## Problem to work on
Gather every line in the records below that contains the word "time" and copy each one unchanged.

## Record excerpts
· · ·

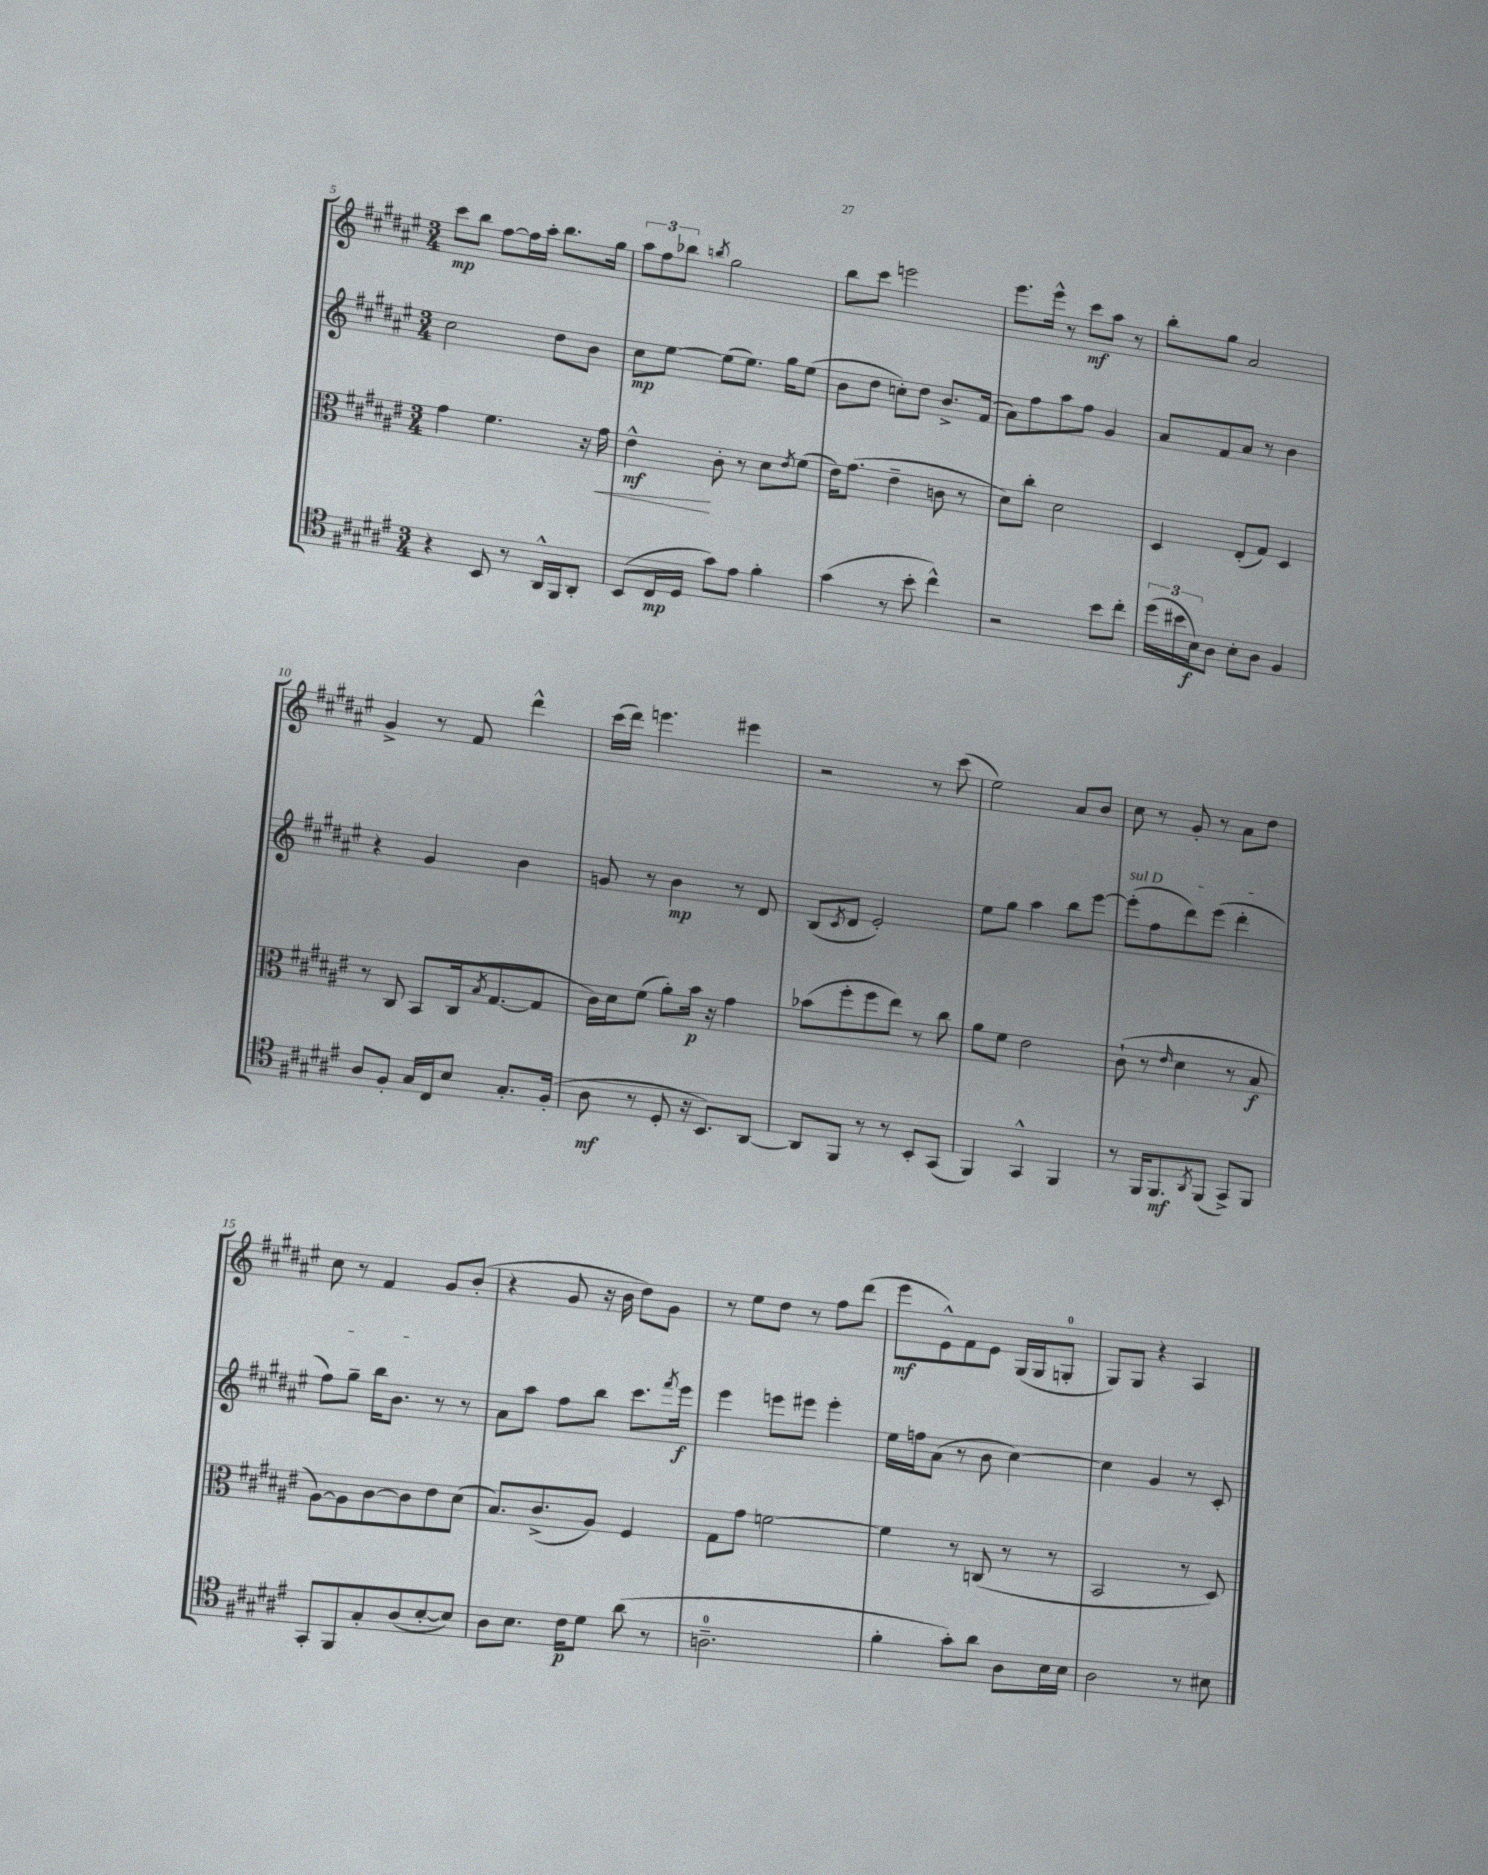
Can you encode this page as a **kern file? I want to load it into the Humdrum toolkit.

· · ·

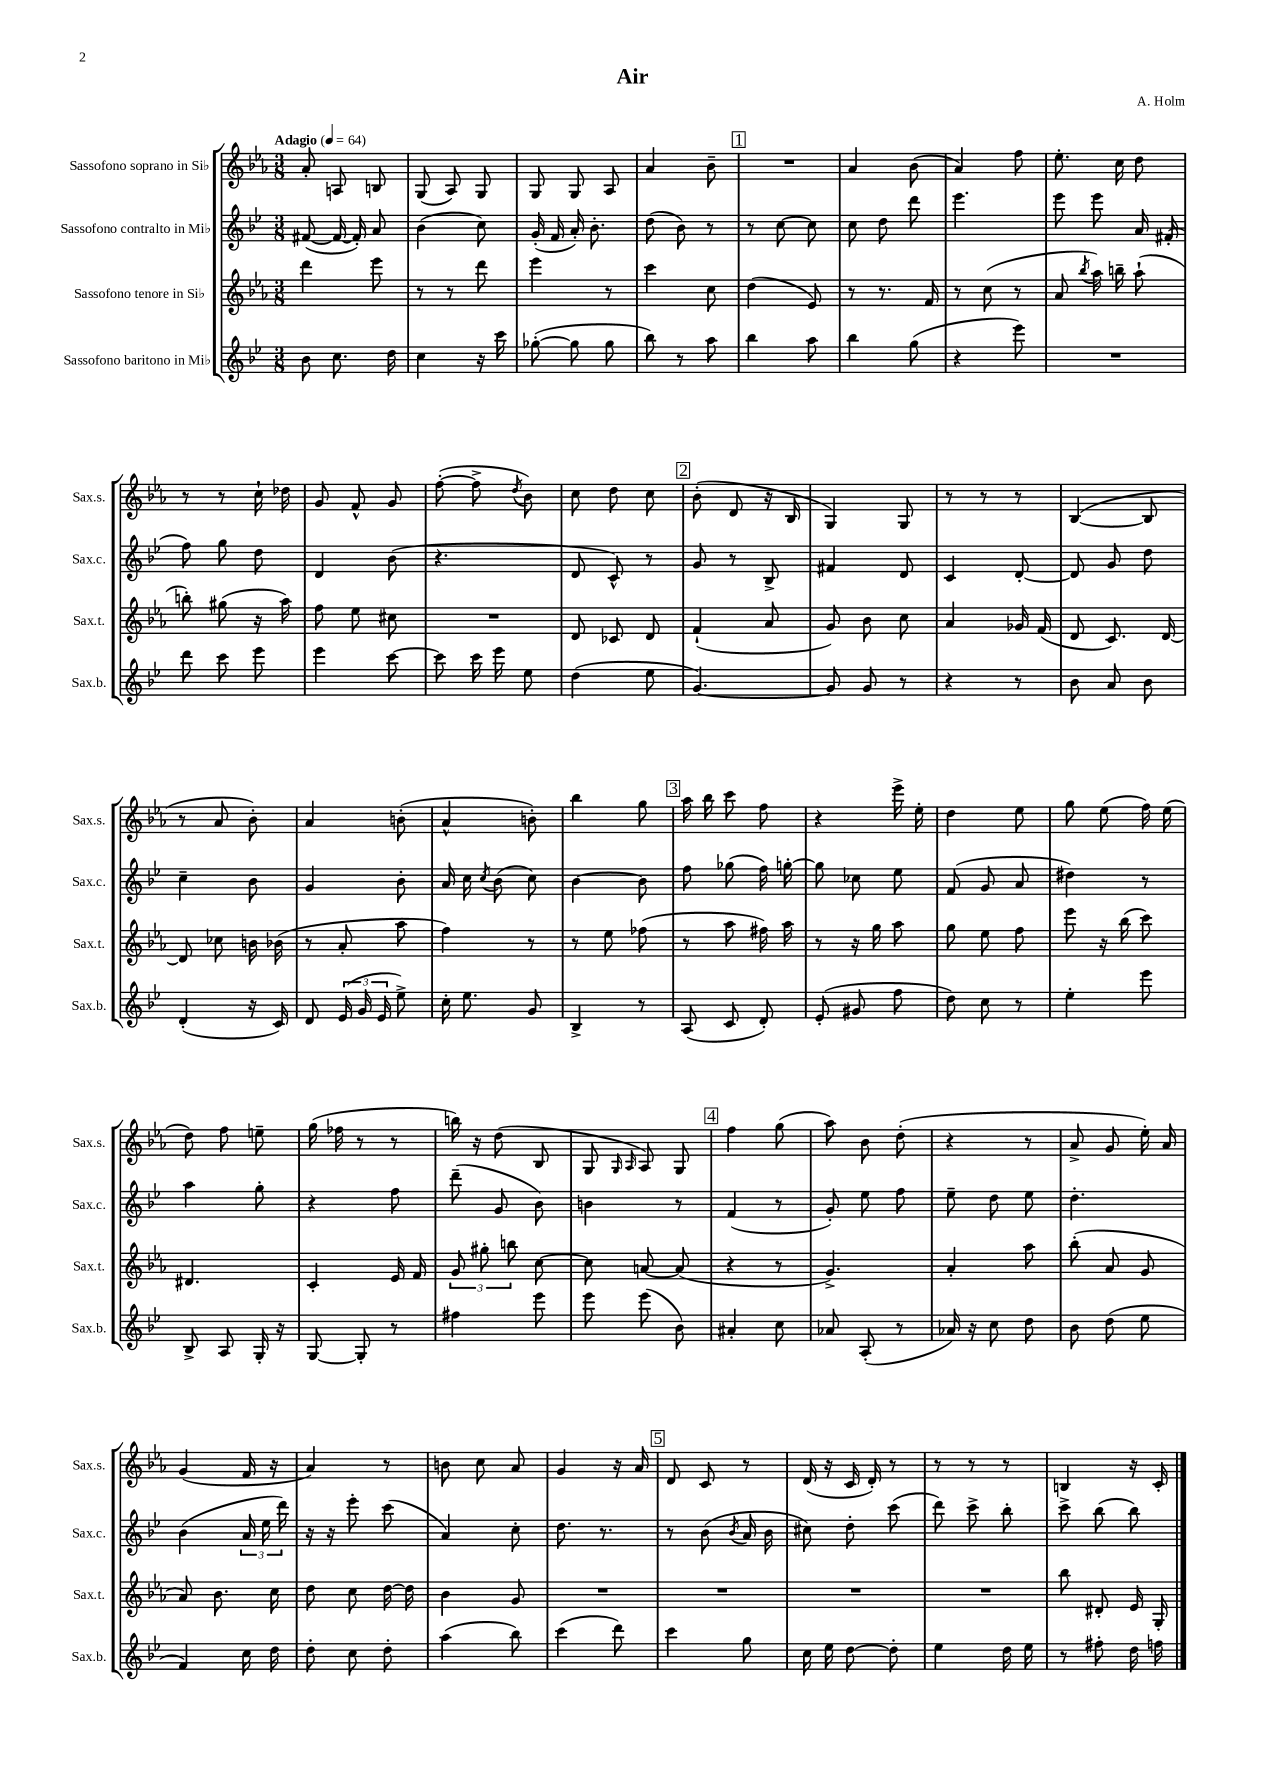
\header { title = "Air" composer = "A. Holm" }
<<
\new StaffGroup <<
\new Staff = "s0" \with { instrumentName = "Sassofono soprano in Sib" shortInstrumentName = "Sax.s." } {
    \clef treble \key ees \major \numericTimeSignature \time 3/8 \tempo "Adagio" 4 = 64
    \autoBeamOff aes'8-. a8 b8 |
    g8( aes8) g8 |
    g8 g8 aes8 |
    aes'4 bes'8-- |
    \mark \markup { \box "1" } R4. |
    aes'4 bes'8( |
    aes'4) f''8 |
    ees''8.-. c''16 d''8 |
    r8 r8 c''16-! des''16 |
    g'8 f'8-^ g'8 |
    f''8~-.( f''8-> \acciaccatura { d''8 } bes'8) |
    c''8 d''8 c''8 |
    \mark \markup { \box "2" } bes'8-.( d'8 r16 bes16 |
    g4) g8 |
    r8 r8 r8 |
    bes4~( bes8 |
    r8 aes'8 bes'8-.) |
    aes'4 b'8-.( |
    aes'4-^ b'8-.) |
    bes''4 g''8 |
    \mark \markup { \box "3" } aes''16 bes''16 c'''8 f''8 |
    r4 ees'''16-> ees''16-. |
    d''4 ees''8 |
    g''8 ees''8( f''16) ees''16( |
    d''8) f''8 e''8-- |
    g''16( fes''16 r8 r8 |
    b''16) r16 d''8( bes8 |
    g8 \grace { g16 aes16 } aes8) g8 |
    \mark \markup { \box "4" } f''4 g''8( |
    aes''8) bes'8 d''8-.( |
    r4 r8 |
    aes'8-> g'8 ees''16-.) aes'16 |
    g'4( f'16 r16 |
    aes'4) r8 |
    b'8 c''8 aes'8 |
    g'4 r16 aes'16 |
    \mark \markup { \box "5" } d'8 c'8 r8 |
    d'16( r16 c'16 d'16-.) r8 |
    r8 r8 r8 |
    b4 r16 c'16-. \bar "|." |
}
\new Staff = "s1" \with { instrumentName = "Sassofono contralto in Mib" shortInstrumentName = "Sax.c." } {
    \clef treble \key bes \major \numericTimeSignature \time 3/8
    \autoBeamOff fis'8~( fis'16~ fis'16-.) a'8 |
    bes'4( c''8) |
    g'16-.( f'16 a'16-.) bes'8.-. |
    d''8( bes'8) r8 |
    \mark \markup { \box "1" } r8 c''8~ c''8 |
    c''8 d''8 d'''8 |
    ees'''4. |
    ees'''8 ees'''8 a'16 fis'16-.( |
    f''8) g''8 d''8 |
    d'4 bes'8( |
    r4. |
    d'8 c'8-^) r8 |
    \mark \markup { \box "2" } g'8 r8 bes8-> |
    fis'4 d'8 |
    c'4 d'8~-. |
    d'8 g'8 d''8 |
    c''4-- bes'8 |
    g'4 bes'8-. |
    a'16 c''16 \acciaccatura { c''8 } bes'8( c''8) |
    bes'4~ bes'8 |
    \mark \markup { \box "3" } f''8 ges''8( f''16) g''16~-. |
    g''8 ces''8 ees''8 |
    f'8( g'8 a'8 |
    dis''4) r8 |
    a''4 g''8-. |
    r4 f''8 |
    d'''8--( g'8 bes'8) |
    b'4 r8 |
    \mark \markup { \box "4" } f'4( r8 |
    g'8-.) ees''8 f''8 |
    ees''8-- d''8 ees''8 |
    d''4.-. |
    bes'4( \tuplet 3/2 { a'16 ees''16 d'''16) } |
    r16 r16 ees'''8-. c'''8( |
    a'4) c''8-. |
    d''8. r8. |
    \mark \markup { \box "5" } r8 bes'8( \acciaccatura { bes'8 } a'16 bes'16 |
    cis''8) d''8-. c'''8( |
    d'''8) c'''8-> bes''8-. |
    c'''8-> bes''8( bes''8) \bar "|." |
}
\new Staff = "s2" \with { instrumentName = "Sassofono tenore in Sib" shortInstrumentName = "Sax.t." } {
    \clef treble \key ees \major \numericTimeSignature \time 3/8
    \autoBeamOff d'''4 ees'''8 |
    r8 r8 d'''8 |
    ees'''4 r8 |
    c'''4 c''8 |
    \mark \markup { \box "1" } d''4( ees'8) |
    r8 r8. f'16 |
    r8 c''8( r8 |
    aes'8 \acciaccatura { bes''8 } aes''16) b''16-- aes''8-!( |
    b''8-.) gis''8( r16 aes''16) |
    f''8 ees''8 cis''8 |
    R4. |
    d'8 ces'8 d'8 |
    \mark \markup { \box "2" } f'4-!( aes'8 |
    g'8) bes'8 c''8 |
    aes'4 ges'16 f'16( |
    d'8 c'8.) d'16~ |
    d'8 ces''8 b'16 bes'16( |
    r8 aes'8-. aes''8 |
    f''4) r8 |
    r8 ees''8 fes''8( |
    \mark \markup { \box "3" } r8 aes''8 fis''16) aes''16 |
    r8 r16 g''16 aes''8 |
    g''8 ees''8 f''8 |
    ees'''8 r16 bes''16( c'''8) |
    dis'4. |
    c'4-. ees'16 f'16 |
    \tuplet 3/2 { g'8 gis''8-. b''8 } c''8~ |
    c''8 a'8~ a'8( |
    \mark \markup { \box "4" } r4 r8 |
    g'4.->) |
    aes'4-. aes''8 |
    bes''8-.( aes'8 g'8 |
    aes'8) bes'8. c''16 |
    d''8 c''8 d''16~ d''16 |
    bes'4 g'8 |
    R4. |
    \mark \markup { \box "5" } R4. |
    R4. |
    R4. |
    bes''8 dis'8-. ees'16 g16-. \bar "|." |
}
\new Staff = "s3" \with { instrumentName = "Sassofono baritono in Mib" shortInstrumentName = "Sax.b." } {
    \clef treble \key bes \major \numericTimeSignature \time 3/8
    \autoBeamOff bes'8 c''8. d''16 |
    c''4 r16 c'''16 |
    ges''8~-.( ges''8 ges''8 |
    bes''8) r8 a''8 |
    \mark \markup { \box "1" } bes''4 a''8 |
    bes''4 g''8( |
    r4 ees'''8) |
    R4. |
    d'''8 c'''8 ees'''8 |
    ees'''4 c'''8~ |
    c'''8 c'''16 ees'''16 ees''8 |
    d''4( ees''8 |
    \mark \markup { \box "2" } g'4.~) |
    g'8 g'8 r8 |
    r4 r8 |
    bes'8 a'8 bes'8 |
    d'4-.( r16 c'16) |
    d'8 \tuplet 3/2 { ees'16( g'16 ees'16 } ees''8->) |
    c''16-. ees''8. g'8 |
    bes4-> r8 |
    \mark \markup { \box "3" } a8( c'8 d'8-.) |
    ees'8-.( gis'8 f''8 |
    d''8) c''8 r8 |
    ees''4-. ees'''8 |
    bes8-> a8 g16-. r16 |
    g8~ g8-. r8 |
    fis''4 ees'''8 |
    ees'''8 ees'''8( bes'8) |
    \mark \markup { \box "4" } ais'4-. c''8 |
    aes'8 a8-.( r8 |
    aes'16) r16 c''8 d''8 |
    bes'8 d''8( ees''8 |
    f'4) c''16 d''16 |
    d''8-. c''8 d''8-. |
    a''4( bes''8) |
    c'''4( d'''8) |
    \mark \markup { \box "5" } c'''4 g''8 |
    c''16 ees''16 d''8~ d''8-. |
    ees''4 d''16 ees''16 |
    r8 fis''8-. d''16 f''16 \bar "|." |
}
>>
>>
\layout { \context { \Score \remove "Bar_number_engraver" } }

· · ·

## Answer in full
    \clef treble \key ees \major \numericTimeSignature \time 3/8 \tempo "Adagio" 4 = 64
    \clef treble \key bes \major \numericTimeSignature \time 3/8
    \clef treble \key ees \major \numericTimeSignature \time 3/8
    \clef treble \key bes \major \numericTimeSignature \time 3/8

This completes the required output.